== Task instructions ==
Instruction for the entries that follow: retype exactly the lines from the line with "purple headphones: 3 -> 0" to the line with "green apple: 4 -> 1", both included, and omit all others.

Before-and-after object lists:

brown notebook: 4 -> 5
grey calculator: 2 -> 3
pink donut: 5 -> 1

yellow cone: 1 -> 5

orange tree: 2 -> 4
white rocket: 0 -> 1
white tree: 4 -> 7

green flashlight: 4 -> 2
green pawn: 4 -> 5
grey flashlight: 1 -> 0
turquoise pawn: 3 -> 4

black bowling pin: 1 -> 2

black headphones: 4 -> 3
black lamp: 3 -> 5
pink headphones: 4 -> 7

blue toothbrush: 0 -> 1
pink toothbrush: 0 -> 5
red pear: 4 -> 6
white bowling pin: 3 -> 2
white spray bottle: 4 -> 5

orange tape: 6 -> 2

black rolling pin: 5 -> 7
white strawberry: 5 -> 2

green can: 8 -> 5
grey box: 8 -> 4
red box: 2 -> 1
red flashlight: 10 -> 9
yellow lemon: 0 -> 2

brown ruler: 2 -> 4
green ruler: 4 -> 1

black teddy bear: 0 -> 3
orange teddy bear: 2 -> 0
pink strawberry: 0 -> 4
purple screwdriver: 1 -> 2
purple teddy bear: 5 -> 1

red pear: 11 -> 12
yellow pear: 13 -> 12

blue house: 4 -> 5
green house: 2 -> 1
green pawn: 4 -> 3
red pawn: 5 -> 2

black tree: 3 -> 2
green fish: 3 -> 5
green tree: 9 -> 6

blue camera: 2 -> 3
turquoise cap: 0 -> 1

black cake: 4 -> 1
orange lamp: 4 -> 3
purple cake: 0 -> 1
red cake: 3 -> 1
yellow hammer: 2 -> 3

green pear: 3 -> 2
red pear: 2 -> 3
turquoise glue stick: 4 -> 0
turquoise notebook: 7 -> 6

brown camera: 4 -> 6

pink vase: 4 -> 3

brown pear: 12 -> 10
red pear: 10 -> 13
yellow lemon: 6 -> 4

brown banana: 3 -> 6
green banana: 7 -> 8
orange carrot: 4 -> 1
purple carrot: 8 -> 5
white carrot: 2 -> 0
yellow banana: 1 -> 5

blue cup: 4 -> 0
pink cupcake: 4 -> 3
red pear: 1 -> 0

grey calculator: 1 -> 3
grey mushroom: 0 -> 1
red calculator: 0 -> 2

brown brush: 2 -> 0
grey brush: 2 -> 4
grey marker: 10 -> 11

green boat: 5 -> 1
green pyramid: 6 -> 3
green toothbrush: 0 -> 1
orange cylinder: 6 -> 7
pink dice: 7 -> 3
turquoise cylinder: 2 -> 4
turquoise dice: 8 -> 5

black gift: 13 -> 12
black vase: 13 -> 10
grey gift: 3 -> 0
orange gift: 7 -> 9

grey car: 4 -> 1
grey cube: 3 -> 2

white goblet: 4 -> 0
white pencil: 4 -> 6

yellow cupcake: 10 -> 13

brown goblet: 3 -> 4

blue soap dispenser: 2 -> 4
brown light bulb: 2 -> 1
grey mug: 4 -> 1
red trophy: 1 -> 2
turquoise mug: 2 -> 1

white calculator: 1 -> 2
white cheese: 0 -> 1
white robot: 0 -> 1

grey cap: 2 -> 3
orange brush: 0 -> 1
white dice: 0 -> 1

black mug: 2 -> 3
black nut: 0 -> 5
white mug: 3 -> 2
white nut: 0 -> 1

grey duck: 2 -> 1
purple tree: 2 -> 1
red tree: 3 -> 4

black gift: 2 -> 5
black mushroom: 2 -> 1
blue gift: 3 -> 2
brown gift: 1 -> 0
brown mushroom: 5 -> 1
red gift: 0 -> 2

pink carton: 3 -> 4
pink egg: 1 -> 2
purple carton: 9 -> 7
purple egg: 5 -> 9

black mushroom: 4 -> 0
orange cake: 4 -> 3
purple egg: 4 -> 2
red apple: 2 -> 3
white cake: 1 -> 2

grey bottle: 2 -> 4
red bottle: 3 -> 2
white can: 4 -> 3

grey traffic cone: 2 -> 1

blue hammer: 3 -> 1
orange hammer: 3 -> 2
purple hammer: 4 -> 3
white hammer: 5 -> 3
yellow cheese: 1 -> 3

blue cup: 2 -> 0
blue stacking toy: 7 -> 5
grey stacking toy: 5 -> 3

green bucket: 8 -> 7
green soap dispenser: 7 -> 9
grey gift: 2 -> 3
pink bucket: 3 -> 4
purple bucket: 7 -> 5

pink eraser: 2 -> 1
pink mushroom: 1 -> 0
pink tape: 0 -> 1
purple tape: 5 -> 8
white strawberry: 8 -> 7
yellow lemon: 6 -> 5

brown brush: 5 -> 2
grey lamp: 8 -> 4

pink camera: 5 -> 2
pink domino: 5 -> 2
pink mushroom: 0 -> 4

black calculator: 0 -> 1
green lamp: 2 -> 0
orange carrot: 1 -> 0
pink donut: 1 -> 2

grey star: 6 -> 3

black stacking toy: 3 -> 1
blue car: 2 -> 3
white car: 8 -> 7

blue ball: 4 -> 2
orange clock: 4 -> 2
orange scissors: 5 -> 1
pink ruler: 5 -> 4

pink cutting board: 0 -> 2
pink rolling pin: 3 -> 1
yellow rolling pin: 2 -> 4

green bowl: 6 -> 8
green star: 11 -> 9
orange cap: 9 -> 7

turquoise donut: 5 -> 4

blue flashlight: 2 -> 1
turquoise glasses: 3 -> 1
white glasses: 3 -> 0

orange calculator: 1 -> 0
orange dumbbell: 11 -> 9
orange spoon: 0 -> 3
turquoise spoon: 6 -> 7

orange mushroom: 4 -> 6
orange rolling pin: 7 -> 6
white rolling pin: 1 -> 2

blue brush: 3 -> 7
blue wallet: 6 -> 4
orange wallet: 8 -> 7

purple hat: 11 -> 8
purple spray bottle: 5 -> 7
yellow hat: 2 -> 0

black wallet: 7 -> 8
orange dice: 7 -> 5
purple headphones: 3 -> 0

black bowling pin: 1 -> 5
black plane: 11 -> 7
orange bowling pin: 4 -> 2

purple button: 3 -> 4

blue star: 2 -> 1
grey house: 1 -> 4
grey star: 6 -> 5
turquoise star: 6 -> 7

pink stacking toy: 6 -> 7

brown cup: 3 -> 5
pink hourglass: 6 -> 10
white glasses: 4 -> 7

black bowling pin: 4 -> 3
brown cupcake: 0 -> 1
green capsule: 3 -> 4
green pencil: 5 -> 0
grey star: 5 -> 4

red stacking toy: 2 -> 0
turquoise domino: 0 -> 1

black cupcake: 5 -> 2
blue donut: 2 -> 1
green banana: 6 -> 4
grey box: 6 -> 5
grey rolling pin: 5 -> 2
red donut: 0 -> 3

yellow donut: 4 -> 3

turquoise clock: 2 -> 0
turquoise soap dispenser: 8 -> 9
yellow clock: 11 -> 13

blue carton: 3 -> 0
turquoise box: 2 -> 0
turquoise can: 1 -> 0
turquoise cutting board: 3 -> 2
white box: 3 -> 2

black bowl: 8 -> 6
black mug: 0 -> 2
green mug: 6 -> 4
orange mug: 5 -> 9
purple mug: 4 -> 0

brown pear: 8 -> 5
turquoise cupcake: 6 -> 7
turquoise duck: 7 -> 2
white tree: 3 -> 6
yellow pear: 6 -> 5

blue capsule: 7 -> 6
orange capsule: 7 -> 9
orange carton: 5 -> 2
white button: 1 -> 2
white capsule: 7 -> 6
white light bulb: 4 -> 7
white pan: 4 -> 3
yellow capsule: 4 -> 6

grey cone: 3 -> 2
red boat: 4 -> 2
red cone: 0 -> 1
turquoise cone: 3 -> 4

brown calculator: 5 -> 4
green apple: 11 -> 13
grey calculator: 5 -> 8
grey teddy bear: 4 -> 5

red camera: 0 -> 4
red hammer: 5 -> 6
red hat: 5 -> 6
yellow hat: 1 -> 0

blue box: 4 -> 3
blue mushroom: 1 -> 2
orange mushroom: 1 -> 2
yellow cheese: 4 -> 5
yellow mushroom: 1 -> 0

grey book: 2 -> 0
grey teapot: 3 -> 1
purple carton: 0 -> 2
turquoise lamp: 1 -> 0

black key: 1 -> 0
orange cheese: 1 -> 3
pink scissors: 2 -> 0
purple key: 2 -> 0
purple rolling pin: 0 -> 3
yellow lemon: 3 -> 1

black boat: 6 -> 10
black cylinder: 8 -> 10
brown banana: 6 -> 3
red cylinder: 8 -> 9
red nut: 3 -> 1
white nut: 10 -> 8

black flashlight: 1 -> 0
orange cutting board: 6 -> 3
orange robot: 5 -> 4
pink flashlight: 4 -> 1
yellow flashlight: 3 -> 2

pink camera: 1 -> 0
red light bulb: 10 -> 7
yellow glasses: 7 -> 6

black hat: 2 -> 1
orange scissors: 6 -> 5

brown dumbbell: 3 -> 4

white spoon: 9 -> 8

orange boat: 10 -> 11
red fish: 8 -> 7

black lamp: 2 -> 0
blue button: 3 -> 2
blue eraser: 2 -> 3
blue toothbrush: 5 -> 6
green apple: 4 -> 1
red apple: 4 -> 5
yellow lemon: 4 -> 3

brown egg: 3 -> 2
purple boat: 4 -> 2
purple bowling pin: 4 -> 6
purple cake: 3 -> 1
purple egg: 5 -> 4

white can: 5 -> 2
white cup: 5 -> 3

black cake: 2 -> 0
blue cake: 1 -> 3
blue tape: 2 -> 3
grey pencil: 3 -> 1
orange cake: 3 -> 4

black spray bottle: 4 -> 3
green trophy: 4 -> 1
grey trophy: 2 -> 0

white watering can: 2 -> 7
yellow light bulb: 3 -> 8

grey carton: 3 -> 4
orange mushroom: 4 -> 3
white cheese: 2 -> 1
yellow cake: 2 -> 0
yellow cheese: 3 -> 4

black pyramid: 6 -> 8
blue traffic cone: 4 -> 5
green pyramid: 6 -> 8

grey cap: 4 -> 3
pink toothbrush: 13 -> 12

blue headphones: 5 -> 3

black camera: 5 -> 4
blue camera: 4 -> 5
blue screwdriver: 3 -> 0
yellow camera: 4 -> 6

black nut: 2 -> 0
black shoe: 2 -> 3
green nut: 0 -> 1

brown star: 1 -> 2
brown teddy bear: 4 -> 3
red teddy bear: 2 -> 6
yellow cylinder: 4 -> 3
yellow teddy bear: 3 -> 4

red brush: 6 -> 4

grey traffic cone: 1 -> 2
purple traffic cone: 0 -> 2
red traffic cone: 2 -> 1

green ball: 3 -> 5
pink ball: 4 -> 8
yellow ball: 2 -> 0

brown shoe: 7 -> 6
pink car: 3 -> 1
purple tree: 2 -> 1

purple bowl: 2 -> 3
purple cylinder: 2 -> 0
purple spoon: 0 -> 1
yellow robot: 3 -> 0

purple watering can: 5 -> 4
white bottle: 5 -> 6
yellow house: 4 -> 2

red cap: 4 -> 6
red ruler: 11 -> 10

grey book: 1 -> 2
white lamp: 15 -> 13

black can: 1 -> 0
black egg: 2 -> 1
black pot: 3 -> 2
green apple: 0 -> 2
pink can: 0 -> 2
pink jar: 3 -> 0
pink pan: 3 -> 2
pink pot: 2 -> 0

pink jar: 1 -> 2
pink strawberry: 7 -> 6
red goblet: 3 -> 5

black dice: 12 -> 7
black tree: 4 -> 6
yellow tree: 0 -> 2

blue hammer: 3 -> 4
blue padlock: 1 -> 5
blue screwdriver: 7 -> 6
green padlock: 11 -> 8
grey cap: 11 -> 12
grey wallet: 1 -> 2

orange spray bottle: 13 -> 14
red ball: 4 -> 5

== Reply to the task ==
purple headphones: 3 -> 0

black bowling pin: 1 -> 5
black plane: 11 -> 7
orange bowling pin: 4 -> 2

purple button: 3 -> 4

blue star: 2 -> 1
grey house: 1 -> 4
grey star: 6 -> 5
turquoise star: 6 -> 7

pink stacking toy: 6 -> 7

brown cup: 3 -> 5
pink hourglass: 6 -> 10
white glasses: 4 -> 7

black bowling pin: 4 -> 3
brown cupcake: 0 -> 1
green capsule: 3 -> 4
green pencil: 5 -> 0
grey star: 5 -> 4

red stacking toy: 2 -> 0
turquoise domino: 0 -> 1

black cupcake: 5 -> 2
blue donut: 2 -> 1
green banana: 6 -> 4
grey box: 6 -> 5
grey rolling pin: 5 -> 2
red donut: 0 -> 3

yellow donut: 4 -> 3

turquoise clock: 2 -> 0
turquoise soap dispenser: 8 -> 9
yellow clock: 11 -> 13

blue carton: 3 -> 0
turquoise box: 2 -> 0
turquoise can: 1 -> 0
turquoise cutting board: 3 -> 2
white box: 3 -> 2

black bowl: 8 -> 6
black mug: 0 -> 2
green mug: 6 -> 4
orange mug: 5 -> 9
purple mug: 4 -> 0

brown pear: 8 -> 5
turquoise cupcake: 6 -> 7
turquoise duck: 7 -> 2
white tree: 3 -> 6
yellow pear: 6 -> 5

blue capsule: 7 -> 6
orange capsule: 7 -> 9
orange carton: 5 -> 2
white button: 1 -> 2
white capsule: 7 -> 6
white light bulb: 4 -> 7
white pan: 4 -> 3
yellow capsule: 4 -> 6

grey cone: 3 -> 2
red boat: 4 -> 2
red cone: 0 -> 1
turquoise cone: 3 -> 4

brown calculator: 5 -> 4
green apple: 11 -> 13
grey calculator: 5 -> 8
grey teddy bear: 4 -> 5

red camera: 0 -> 4
red hammer: 5 -> 6
red hat: 5 -> 6
yellow hat: 1 -> 0

blue box: 4 -> 3
blue mushroom: 1 -> 2
orange mushroom: 1 -> 2
yellow cheese: 4 -> 5
yellow mushroom: 1 -> 0

grey book: 2 -> 0
grey teapot: 3 -> 1
purple carton: 0 -> 2
turquoise lamp: 1 -> 0

black key: 1 -> 0
orange cheese: 1 -> 3
pink scissors: 2 -> 0
purple key: 2 -> 0
purple rolling pin: 0 -> 3
yellow lemon: 3 -> 1

black boat: 6 -> 10
black cylinder: 8 -> 10
brown banana: 6 -> 3
red cylinder: 8 -> 9
red nut: 3 -> 1
white nut: 10 -> 8

black flashlight: 1 -> 0
orange cutting board: 6 -> 3
orange robot: 5 -> 4
pink flashlight: 4 -> 1
yellow flashlight: 3 -> 2

pink camera: 1 -> 0
red light bulb: 10 -> 7
yellow glasses: 7 -> 6

black hat: 2 -> 1
orange scissors: 6 -> 5

brown dumbbell: 3 -> 4

white spoon: 9 -> 8

orange boat: 10 -> 11
red fish: 8 -> 7

black lamp: 2 -> 0
blue button: 3 -> 2
blue eraser: 2 -> 3
blue toothbrush: 5 -> 6
green apple: 4 -> 1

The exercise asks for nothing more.